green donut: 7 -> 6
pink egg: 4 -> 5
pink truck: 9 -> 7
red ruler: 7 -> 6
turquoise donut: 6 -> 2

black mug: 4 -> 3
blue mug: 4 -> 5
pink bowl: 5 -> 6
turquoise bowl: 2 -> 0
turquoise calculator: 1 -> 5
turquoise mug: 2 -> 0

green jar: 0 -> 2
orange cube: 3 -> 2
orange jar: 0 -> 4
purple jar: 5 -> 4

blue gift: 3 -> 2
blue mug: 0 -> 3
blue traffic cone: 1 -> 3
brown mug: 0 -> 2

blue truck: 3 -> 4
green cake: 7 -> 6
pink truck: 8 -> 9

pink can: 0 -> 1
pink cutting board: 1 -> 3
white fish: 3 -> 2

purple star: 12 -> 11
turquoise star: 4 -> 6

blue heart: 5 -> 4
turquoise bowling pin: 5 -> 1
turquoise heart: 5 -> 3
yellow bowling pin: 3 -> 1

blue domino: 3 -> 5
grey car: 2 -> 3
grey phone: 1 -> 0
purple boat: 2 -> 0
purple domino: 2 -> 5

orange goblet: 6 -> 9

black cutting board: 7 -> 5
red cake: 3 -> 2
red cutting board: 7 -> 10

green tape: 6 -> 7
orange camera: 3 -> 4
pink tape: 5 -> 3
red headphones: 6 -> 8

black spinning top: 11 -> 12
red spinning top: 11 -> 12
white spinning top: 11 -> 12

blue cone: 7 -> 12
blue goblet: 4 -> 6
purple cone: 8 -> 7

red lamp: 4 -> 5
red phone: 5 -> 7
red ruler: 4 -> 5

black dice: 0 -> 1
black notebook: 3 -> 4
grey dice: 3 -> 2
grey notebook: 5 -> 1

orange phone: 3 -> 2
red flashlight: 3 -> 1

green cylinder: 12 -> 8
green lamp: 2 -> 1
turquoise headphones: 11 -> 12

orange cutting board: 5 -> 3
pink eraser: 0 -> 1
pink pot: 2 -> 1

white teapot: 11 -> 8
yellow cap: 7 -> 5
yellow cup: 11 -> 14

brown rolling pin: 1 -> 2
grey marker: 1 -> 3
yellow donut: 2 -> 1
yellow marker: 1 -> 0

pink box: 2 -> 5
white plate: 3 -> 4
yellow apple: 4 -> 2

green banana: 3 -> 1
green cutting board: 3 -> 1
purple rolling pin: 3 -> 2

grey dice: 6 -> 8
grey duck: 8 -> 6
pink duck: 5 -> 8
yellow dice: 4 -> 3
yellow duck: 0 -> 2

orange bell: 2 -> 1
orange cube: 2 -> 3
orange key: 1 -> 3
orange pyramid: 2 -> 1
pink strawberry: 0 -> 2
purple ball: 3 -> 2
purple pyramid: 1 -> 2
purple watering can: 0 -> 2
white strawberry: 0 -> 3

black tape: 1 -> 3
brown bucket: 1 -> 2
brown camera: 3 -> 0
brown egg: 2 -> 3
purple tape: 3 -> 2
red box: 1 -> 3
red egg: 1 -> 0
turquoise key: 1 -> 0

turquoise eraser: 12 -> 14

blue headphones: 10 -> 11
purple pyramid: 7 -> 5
# # # #
Work instruction: Copy every line of the material above in which the string "spinning" can be found.

Output:
black spinning top: 11 -> 12
red spinning top: 11 -> 12
white spinning top: 11 -> 12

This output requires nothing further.